## What this task involves:
Lines that contain "LIGHT" are to be copied from the material, every one of them.

*** Opening of Provided data ***

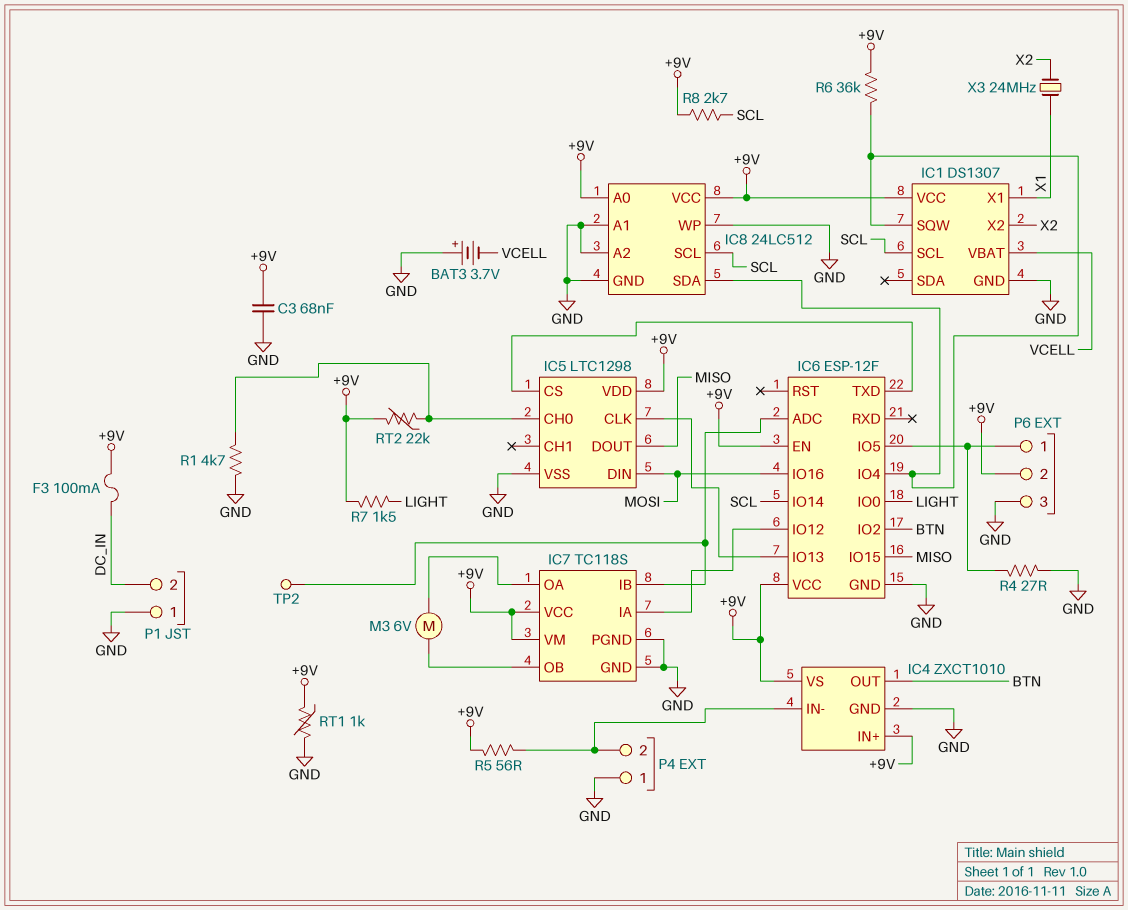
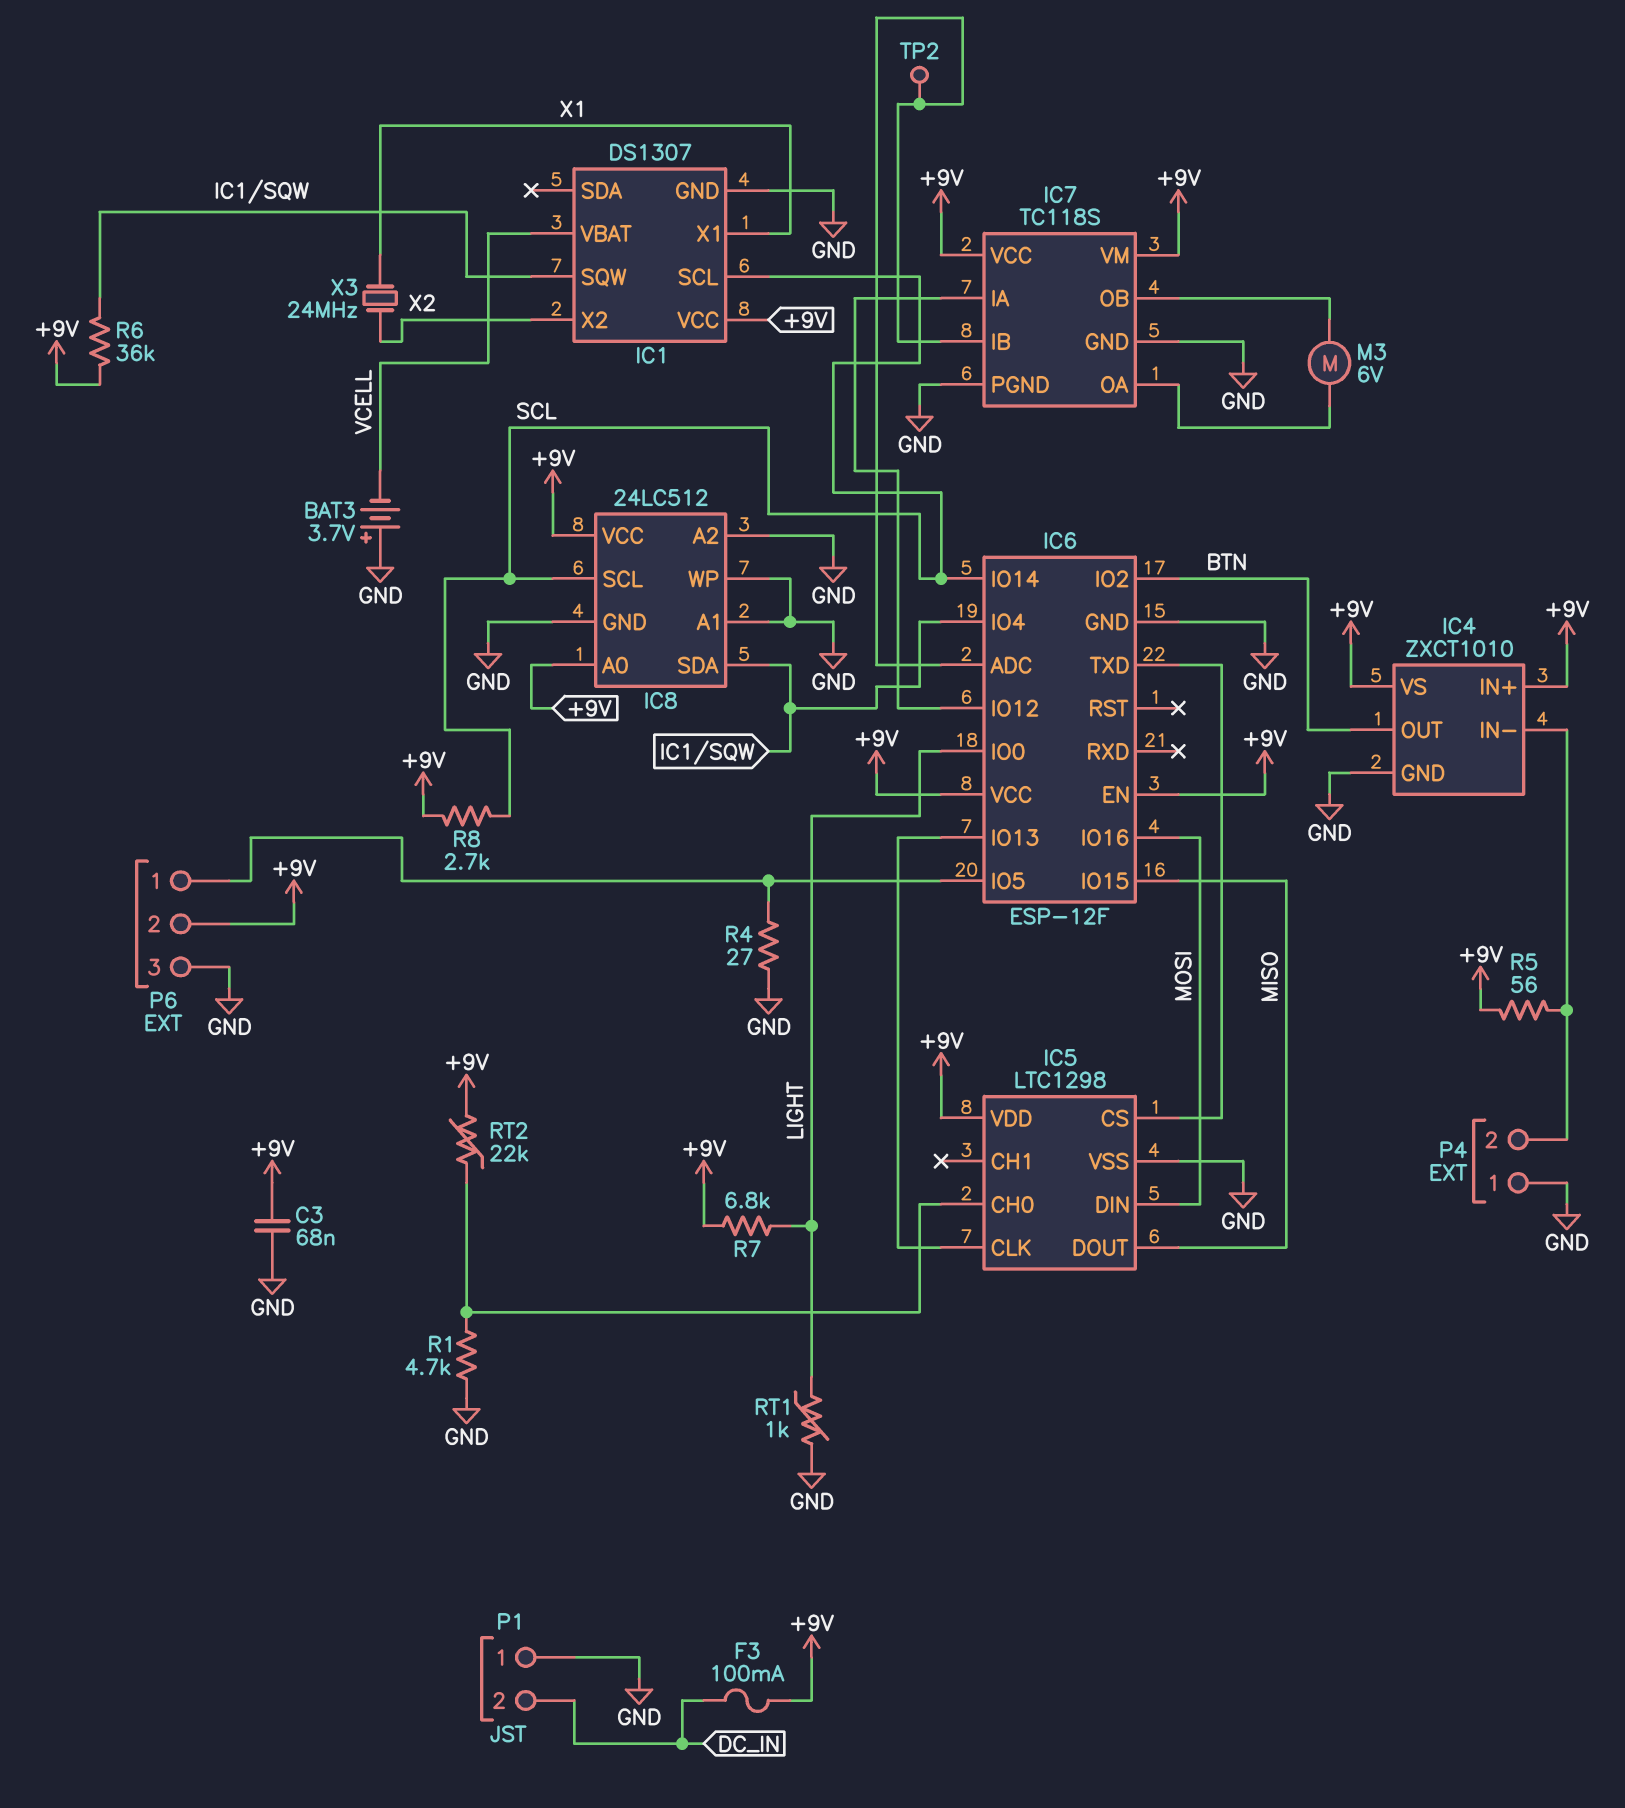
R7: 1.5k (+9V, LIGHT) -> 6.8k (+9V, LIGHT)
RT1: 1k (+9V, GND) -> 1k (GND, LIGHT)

*** Close of Provided data ***
*** Opening of Provided data ***

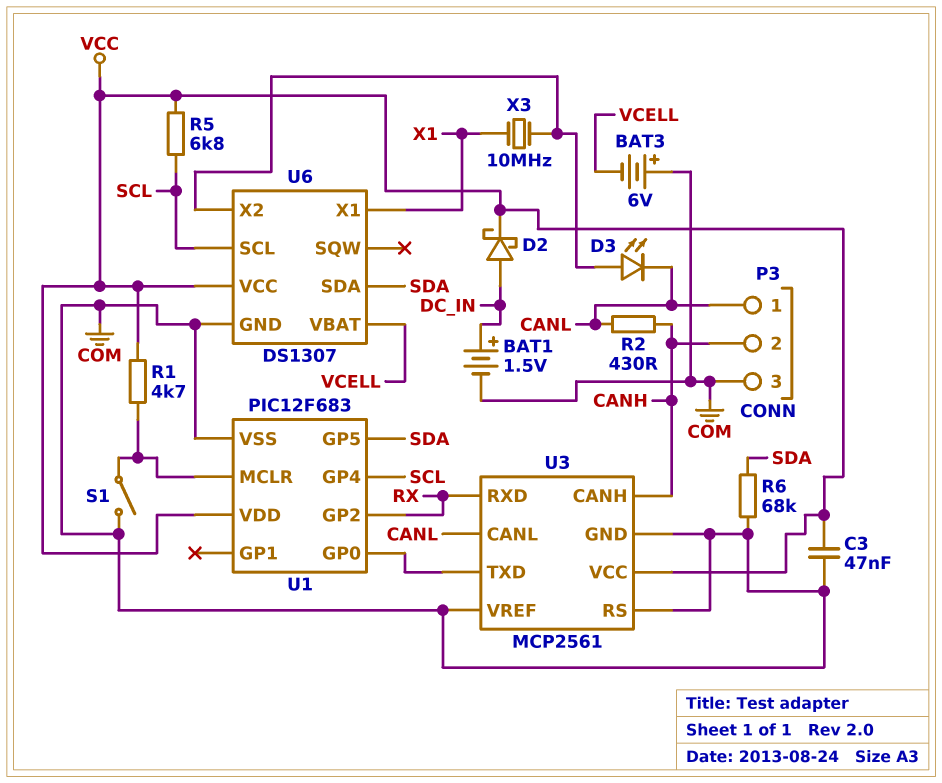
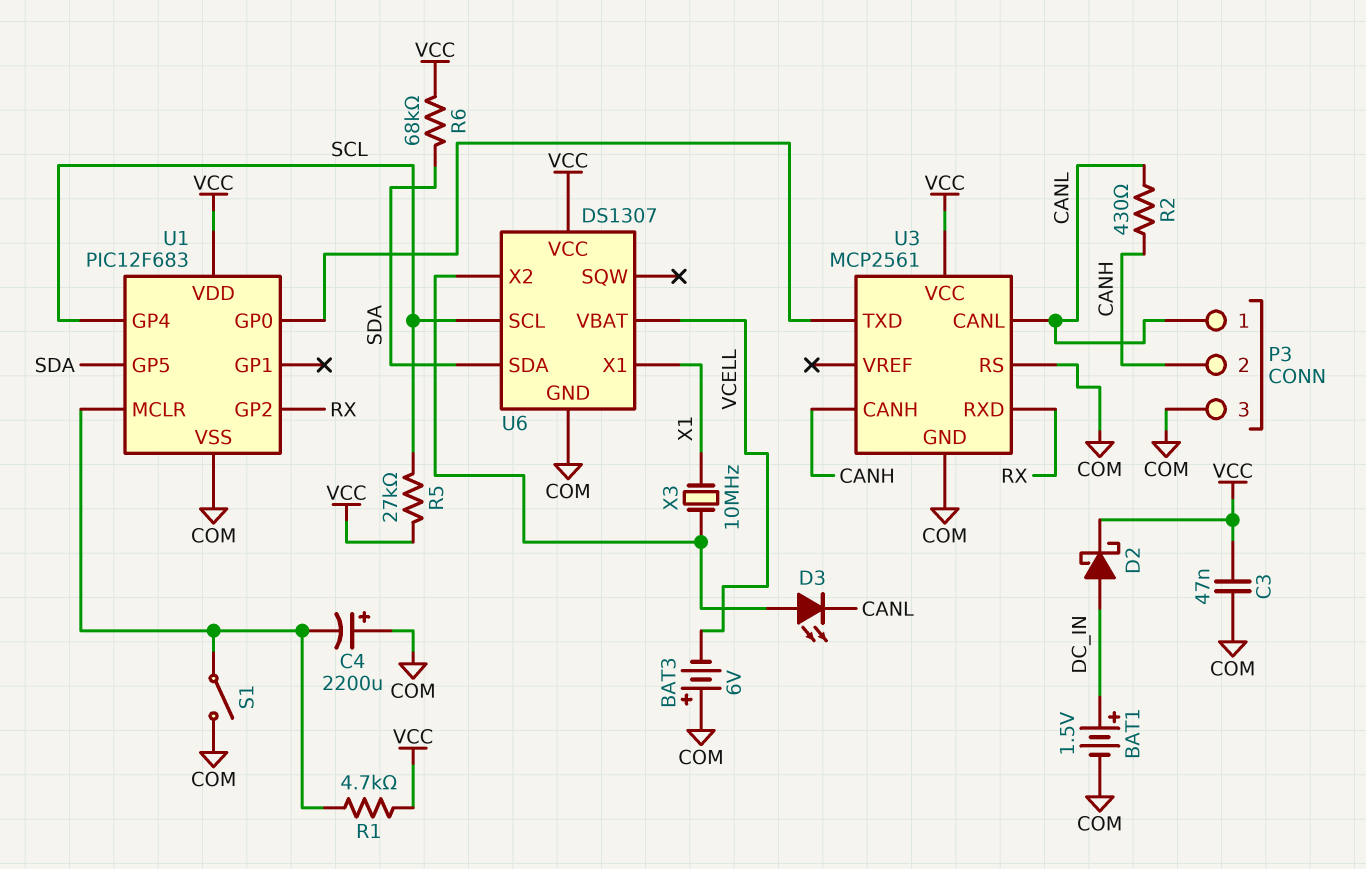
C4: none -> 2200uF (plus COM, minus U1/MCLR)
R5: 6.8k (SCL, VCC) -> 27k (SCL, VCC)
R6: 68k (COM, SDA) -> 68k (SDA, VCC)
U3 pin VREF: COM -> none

*** Close of Provided data ***

## Reply:
R7: 1.5k (+9V, LIGHT) -> 6.8k (+9V, LIGHT)
RT1: 1k (+9V, GND) -> 1k (GND, LIGHT)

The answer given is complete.